START Input for this task
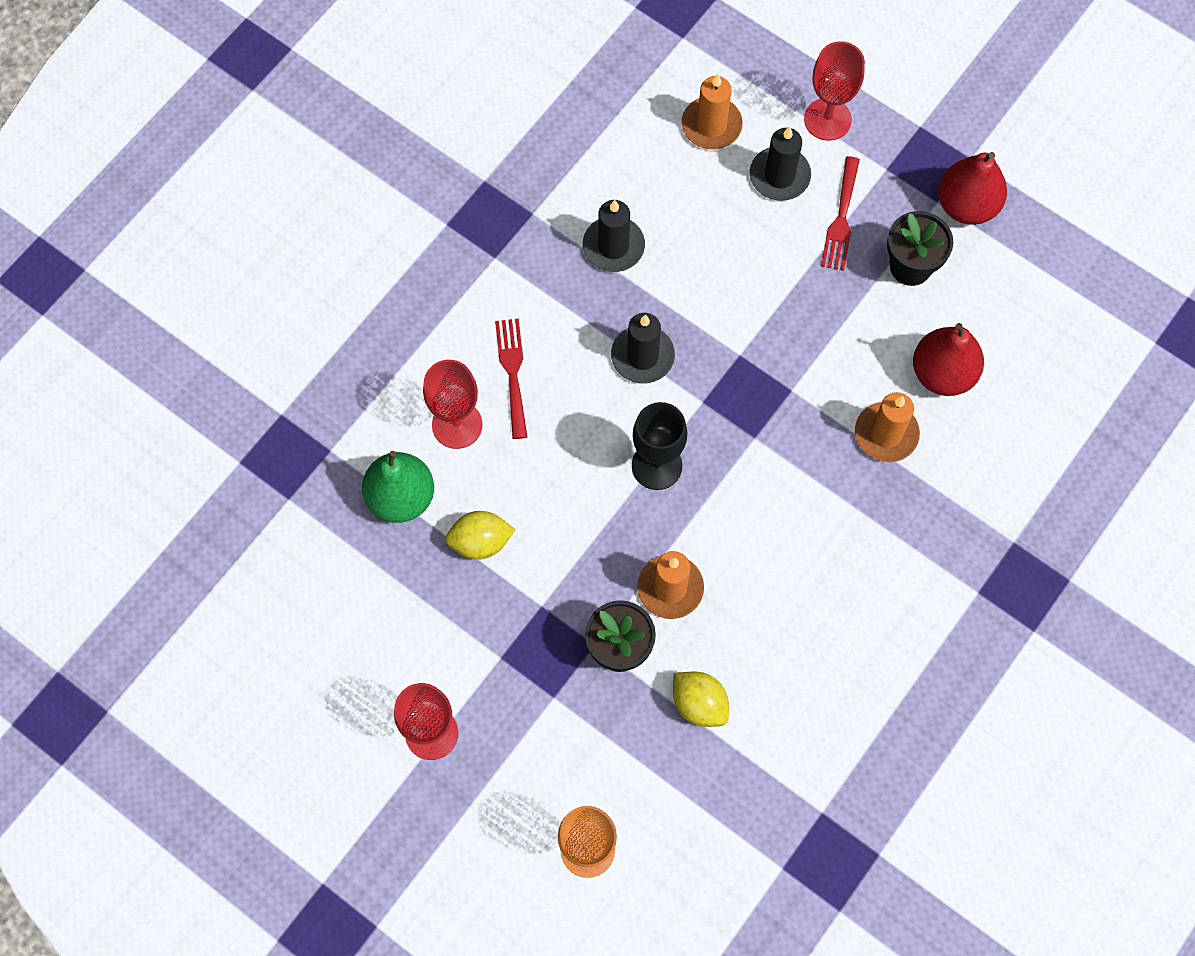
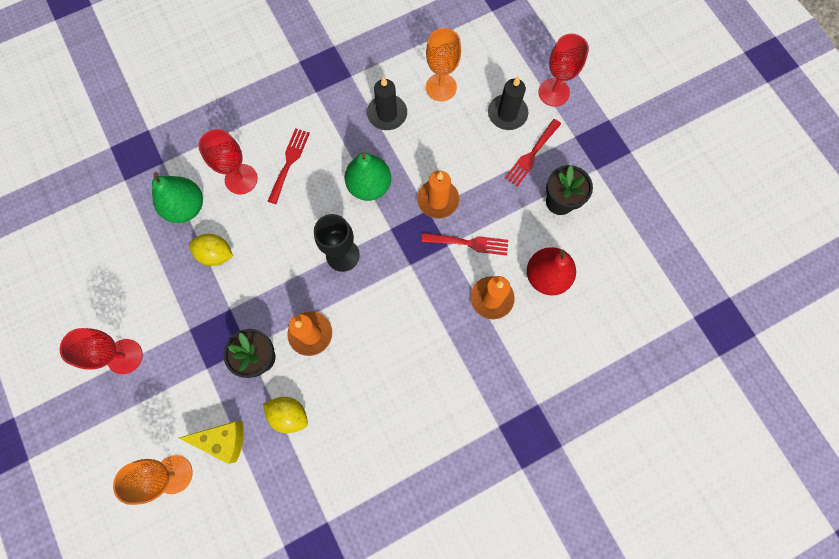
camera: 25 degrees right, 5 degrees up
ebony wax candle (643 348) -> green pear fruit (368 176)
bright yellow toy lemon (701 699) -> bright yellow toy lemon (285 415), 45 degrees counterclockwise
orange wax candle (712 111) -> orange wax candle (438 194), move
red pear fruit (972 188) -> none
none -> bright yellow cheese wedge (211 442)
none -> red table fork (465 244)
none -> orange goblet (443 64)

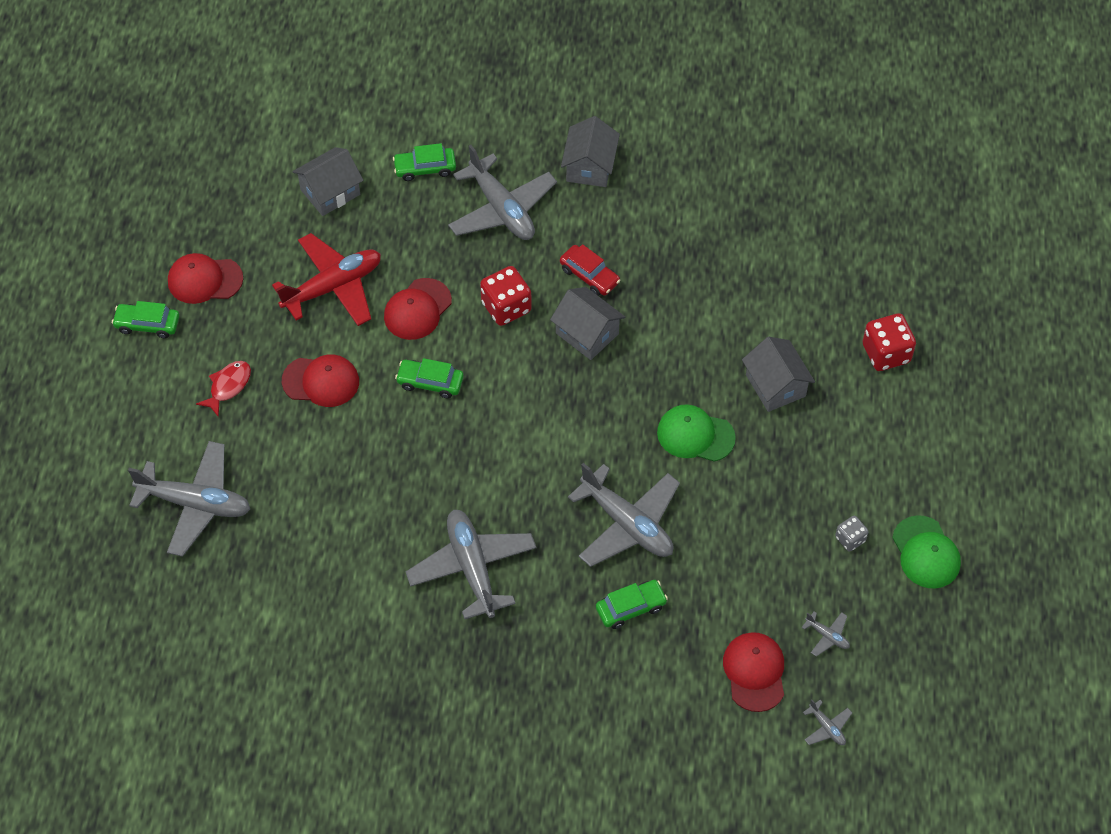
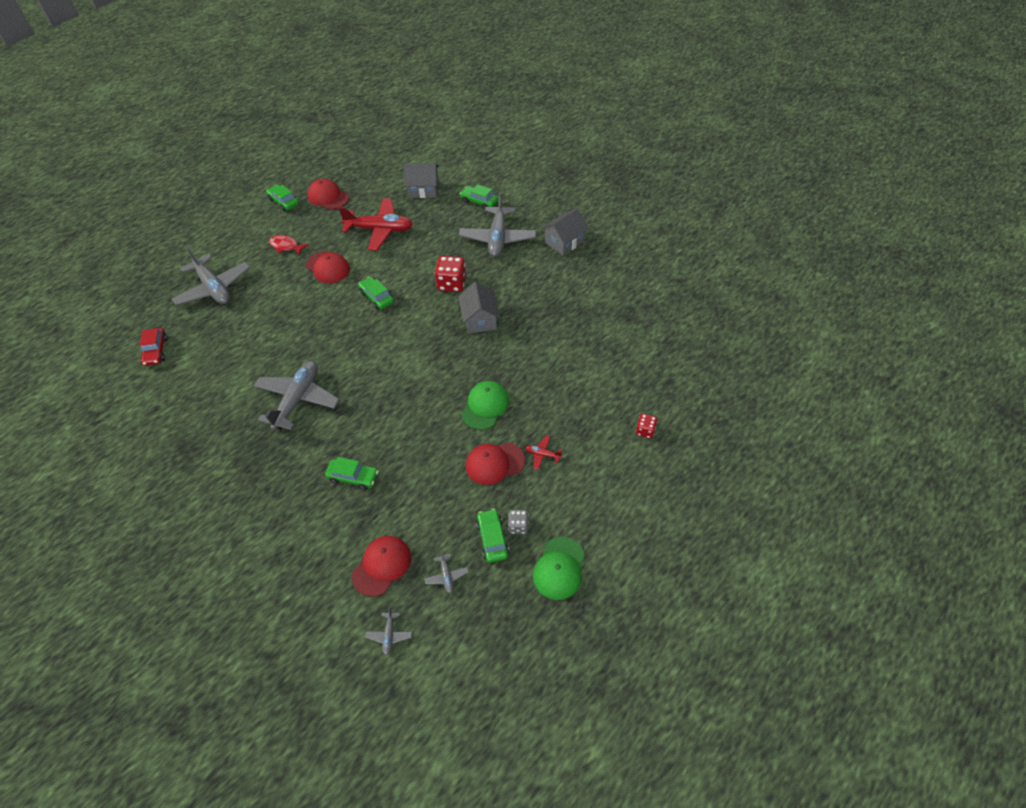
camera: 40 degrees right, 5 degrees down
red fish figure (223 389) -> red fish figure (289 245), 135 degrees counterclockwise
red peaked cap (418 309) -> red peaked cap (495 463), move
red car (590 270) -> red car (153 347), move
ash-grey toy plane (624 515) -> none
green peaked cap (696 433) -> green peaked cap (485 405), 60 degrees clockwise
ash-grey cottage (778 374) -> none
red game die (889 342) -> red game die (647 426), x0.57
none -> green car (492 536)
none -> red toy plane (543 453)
END Input for this task
START Input for this task
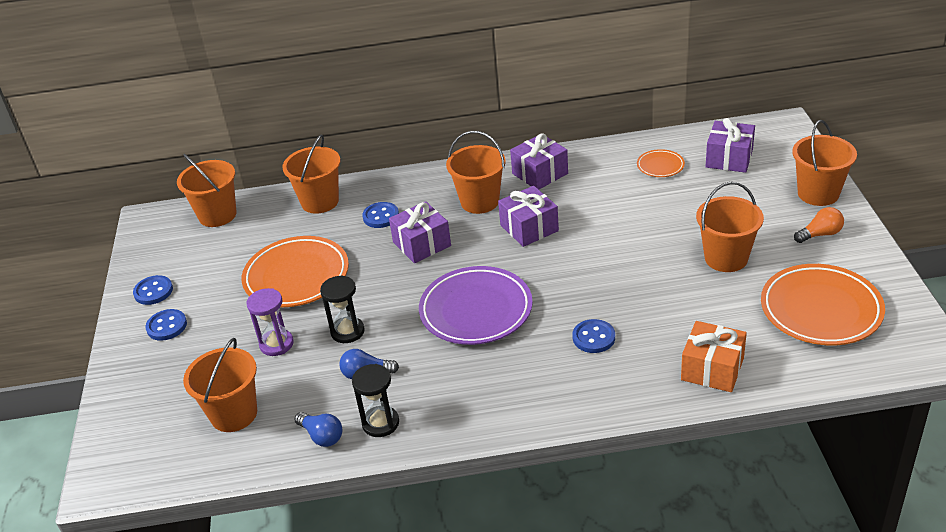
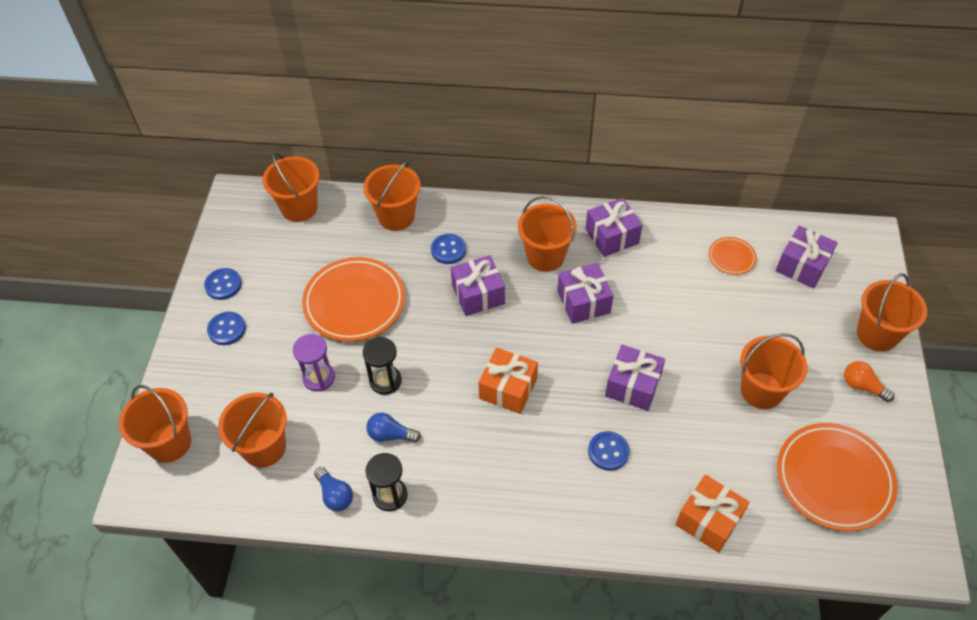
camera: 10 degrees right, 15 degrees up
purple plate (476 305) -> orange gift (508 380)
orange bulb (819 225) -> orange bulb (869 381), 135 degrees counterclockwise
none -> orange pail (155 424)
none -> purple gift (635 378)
END Input for this task
_Exercise description_
Please count the lines in the material above where the word "yellow" occurs, and give only the number.

_Task output_
2